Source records
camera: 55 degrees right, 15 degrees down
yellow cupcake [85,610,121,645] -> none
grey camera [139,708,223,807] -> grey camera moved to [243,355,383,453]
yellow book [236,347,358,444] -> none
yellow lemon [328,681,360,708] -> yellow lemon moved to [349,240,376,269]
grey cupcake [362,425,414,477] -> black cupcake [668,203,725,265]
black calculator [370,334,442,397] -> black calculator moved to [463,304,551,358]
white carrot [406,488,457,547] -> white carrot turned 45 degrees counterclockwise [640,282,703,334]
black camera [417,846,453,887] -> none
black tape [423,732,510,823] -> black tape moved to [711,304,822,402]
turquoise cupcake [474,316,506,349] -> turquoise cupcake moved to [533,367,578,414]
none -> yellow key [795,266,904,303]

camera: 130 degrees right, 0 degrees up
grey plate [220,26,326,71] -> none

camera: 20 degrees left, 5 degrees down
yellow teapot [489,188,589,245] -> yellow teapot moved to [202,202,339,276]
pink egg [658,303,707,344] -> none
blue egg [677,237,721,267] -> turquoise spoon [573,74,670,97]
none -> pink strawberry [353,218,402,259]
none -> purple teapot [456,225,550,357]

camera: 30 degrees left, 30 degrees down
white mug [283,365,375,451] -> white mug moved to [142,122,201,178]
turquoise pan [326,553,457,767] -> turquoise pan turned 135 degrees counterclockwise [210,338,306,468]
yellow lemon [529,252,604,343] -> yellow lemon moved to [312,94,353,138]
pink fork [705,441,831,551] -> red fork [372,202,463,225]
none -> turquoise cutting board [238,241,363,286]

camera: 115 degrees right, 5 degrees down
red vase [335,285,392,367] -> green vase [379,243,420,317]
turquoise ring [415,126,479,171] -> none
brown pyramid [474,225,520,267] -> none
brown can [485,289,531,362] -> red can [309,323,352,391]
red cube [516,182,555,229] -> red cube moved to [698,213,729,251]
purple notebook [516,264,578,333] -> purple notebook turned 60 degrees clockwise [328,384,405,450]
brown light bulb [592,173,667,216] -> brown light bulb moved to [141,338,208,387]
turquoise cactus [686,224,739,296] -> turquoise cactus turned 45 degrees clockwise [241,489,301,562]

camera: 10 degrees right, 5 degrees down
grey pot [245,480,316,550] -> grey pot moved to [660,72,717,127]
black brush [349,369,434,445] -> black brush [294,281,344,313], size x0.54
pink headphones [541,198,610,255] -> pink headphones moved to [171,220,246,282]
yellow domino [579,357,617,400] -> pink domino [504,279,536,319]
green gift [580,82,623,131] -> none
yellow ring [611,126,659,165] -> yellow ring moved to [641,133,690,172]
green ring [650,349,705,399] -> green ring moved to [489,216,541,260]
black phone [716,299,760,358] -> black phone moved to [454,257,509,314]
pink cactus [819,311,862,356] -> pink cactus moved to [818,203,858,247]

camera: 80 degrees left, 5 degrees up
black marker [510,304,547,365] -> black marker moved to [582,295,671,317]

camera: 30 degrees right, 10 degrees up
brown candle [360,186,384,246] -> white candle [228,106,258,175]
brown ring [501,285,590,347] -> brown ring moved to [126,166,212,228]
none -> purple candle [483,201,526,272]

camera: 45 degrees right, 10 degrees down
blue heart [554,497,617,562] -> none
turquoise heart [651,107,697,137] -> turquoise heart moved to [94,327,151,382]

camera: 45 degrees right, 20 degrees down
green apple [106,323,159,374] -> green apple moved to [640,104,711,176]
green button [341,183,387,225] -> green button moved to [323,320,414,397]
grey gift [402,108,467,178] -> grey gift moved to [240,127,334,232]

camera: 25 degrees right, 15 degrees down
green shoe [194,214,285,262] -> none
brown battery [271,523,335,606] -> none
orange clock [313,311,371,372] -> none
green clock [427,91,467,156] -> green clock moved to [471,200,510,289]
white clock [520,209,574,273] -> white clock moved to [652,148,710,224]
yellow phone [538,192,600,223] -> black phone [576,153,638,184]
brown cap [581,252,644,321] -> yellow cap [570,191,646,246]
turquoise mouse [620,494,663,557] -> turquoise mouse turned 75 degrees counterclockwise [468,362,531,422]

* [What needs to be done]:
Retype exactly the lines from the one containing "brown cap [581,252,644,321]" through the end of the data. Add nothing.

* [Exercise response]:
brown cap [581,252,644,321] -> yellow cap [570,191,646,246]
turquoise mouse [620,494,663,557] -> turquoise mouse turned 75 degrees counterclockwise [468,362,531,422]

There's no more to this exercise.